> About this task: Look through the entries that follow and return each line that has the string "none".

> Extracted entries:
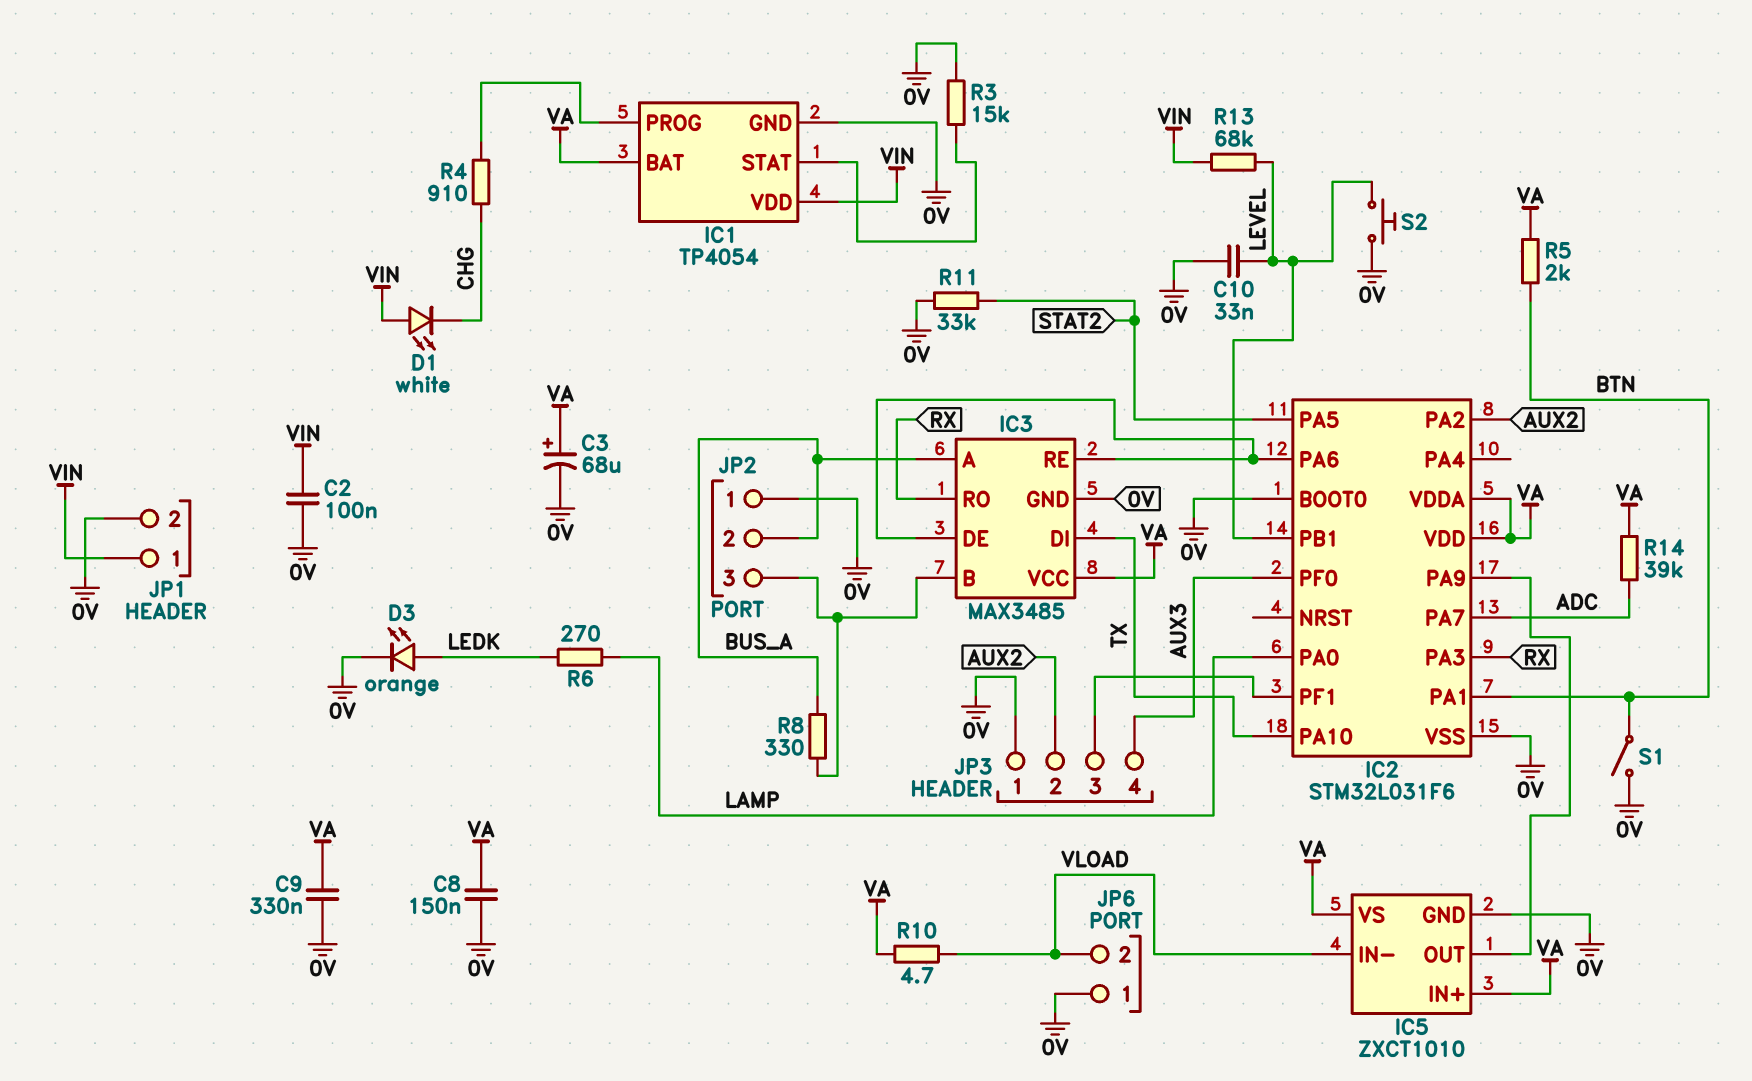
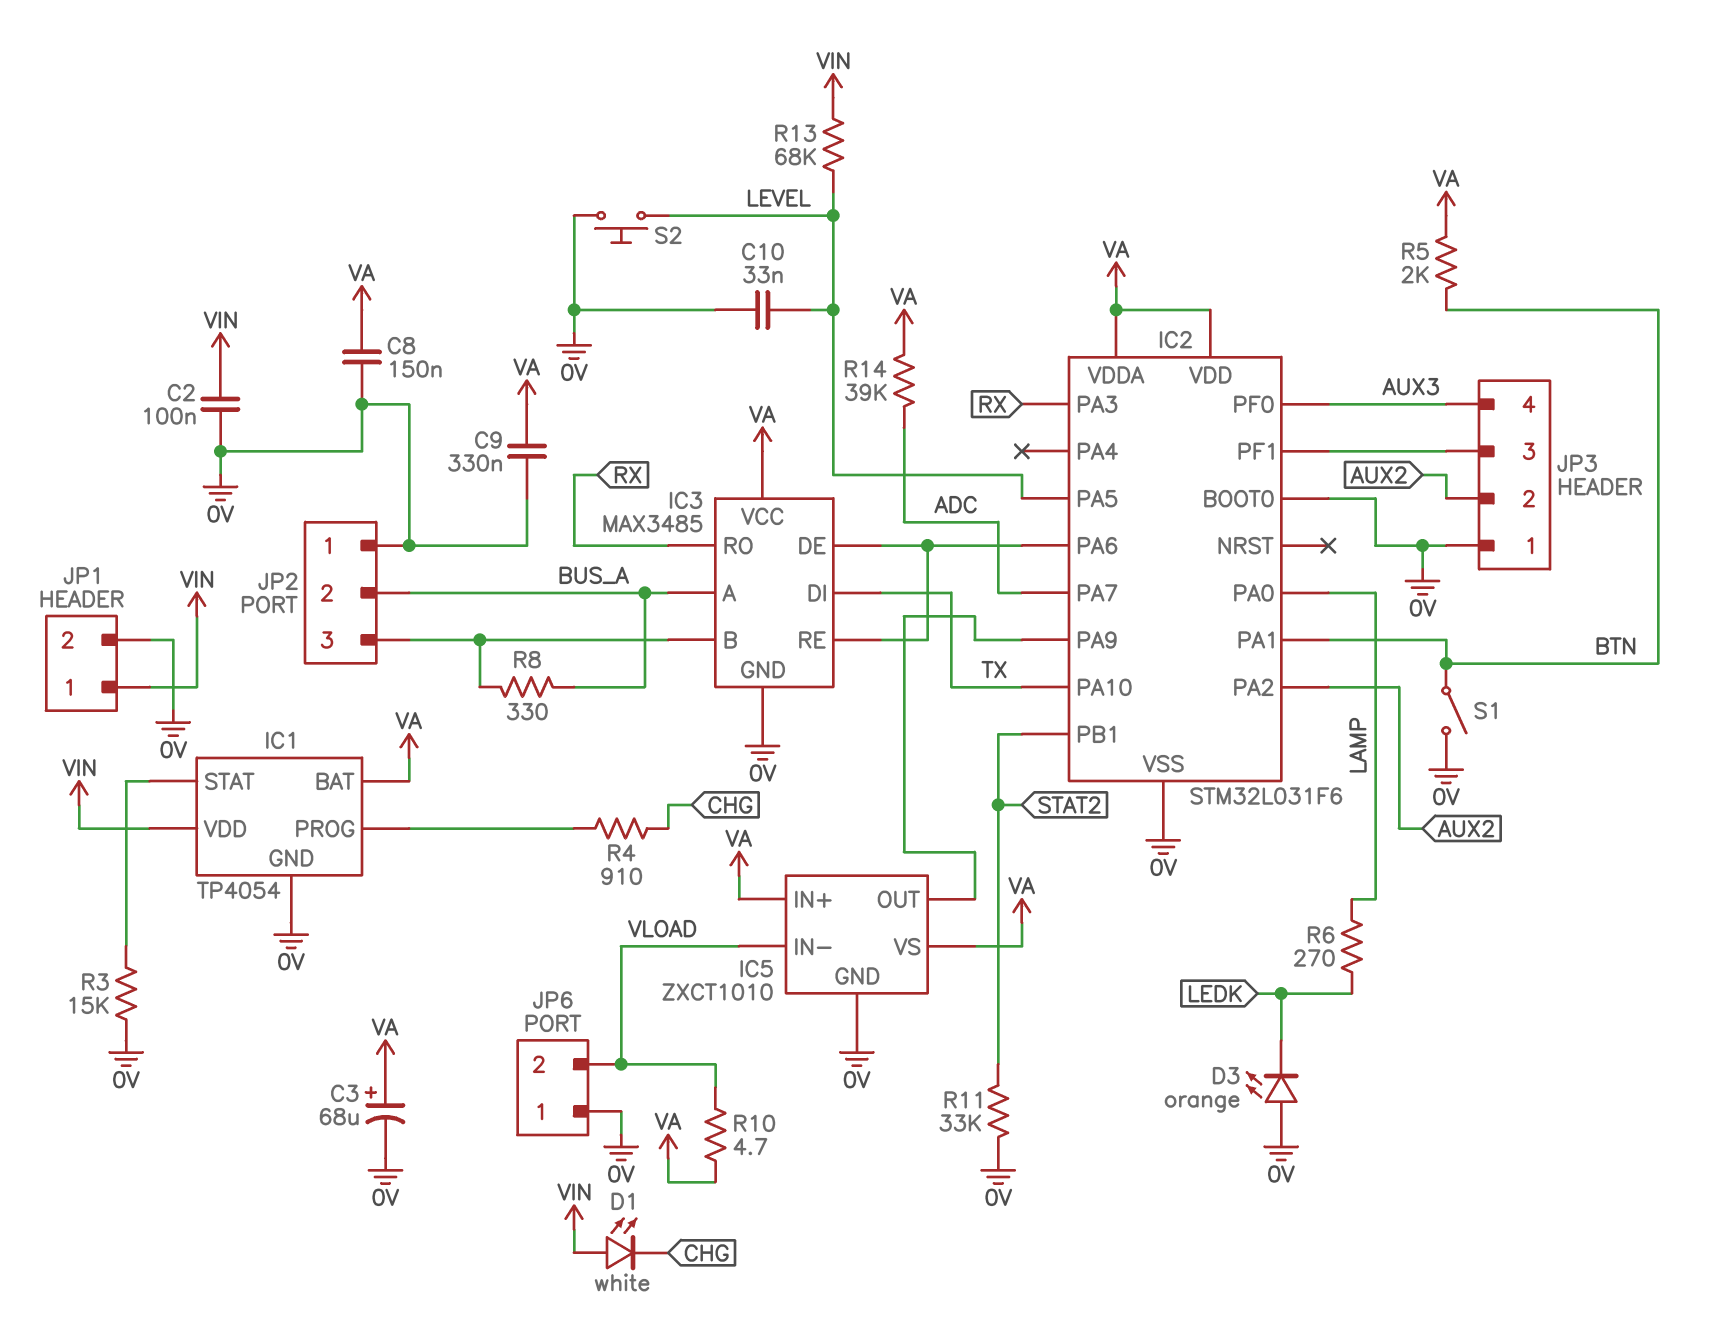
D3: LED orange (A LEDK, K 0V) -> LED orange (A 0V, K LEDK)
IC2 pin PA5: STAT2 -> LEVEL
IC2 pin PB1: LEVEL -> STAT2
==
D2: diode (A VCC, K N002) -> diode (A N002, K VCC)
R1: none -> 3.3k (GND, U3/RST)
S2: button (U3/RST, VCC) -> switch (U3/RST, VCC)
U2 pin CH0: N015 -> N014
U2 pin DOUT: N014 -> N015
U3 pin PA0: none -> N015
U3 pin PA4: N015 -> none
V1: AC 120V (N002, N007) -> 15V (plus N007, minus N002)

> Completed task:
R1: none -> 3.3k (GND, U3/RST)
U3 pin PA0: none -> N015
U3 pin PA4: N015 -> none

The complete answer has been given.